## What to work on:
Where "repainted" appears in a line of the entries below, that line should be copied.

## Available data:
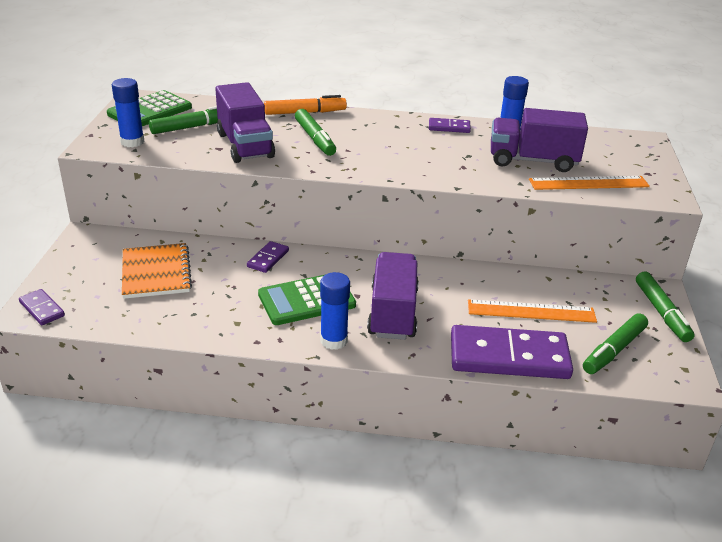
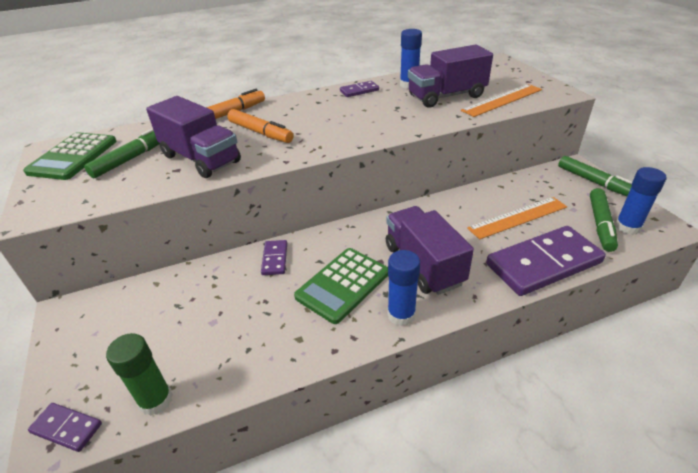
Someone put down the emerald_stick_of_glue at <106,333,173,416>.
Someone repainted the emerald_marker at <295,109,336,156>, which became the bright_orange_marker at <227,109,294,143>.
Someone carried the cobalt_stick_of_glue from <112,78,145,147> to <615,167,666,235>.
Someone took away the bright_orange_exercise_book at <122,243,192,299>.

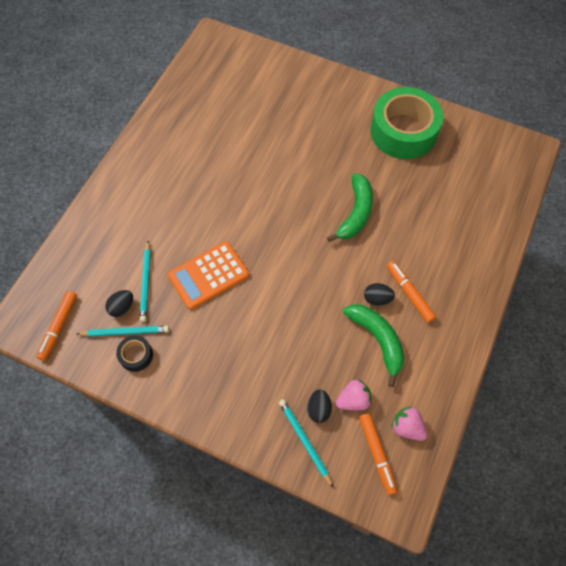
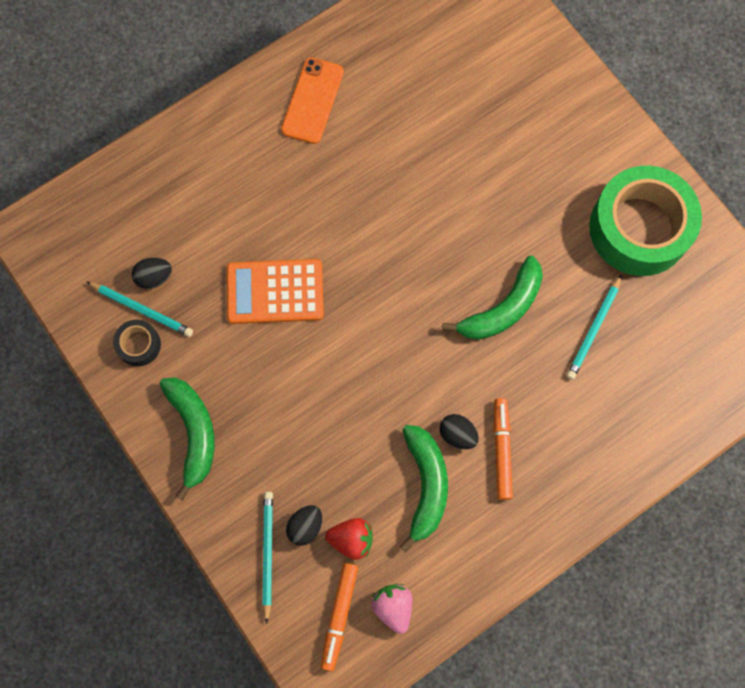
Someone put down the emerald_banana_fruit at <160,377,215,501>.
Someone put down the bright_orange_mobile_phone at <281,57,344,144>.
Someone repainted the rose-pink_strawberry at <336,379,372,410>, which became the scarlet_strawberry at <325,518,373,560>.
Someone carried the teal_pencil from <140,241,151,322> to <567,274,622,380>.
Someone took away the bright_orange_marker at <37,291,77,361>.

## Completed exercise:
Someone repainted the emerald_marker at <295,109,336,156>, which became the bright_orange_marker at <227,109,294,143>.
Someone repainted the rose-pink_strawberry at <336,379,372,410>, which became the scarlet_strawberry at <325,518,373,560>.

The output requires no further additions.